What you will do
Print the line containing "orange cutting board", then every line after it through the end of the material, exactly as written and without pictures.

Data to use
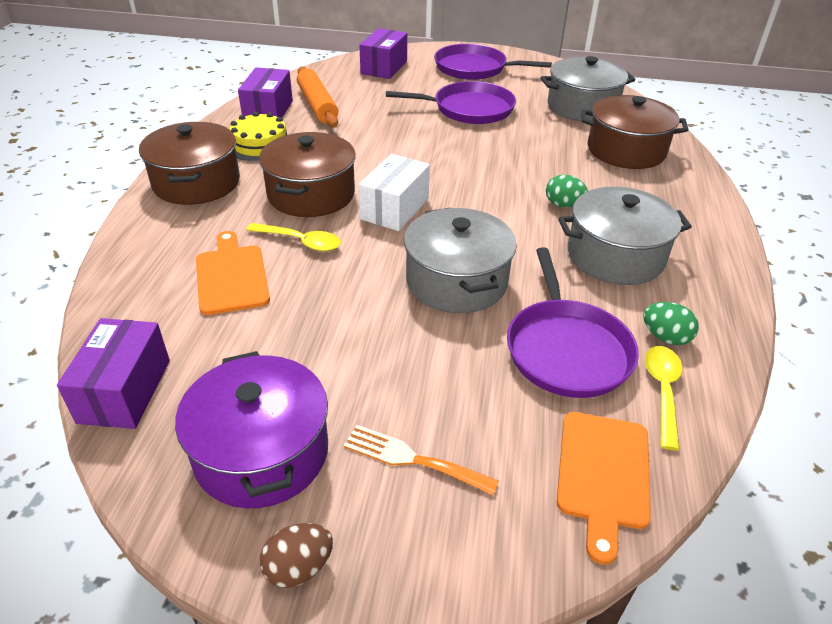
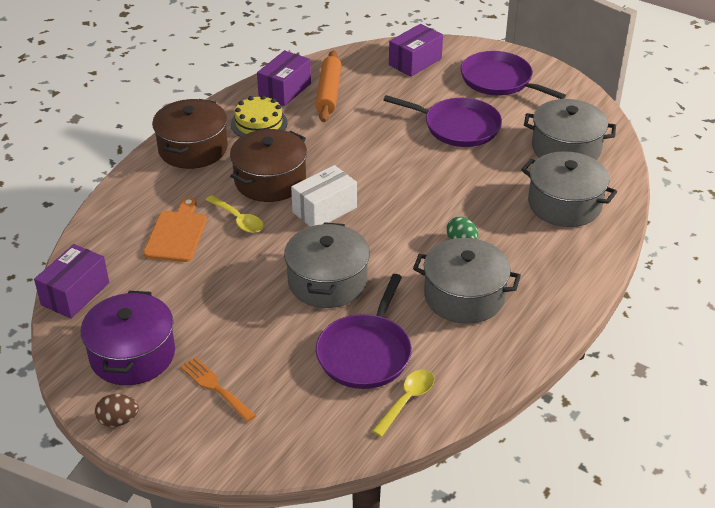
camera: 25 degrees right, 0 degrees up
orange cutting board [557,412,651,565] -> none
brown pot [581,95,689,169] -> grey pot [521,151,617,227]
green egg [643,302,699,345] -> none

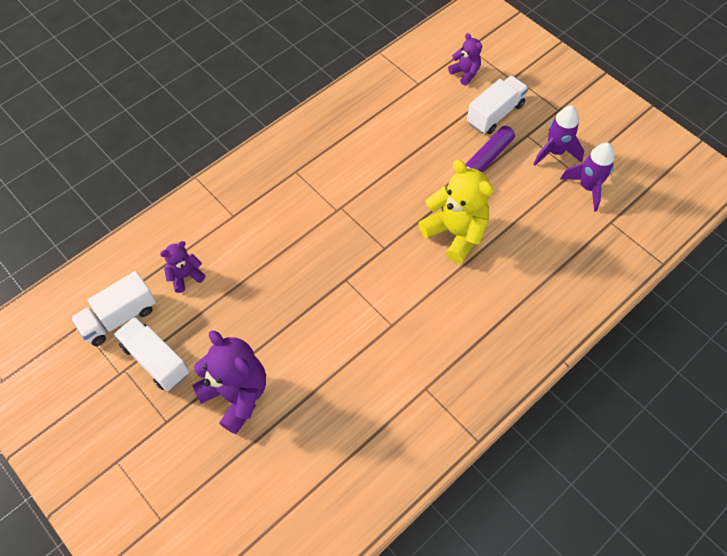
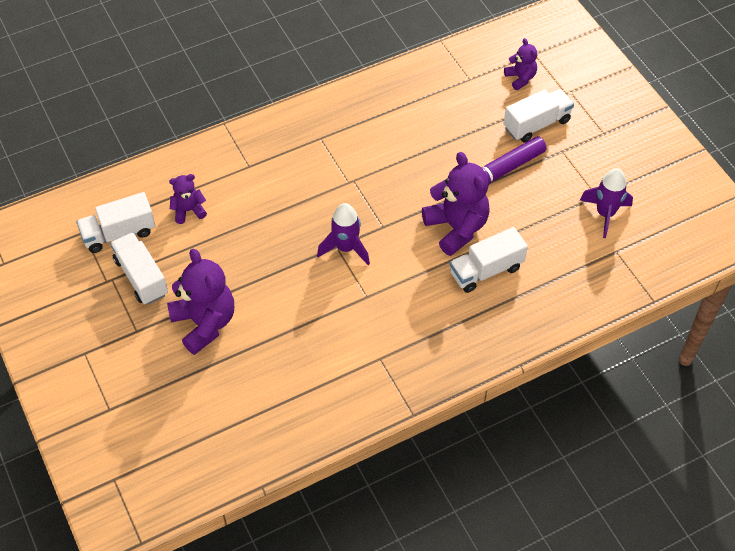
camera: 15 degrees right, 5 degrees down
yellow teddy bear [418,160,493,264] -> purple teddy bear [422,152,490,256]
purple rocket [533,106,584,166] -> purple rocket moved to [317,203,370,265]
none -> white truck [450,227,528,293]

Finished exercise
orange cutting board [557,412,651,565] -> none
brown pot [581,95,689,169] -> grey pot [521,151,617,227]
green egg [643,302,699,345] -> none

camera: 15 degrees right, 5 degrees down
yellow teddy bear [418,160,493,264] -> purple teddy bear [422,152,490,256]
purple rocket [533,106,584,166] -> purple rocket moved to [317,203,370,265]
none -> white truck [450,227,528,293]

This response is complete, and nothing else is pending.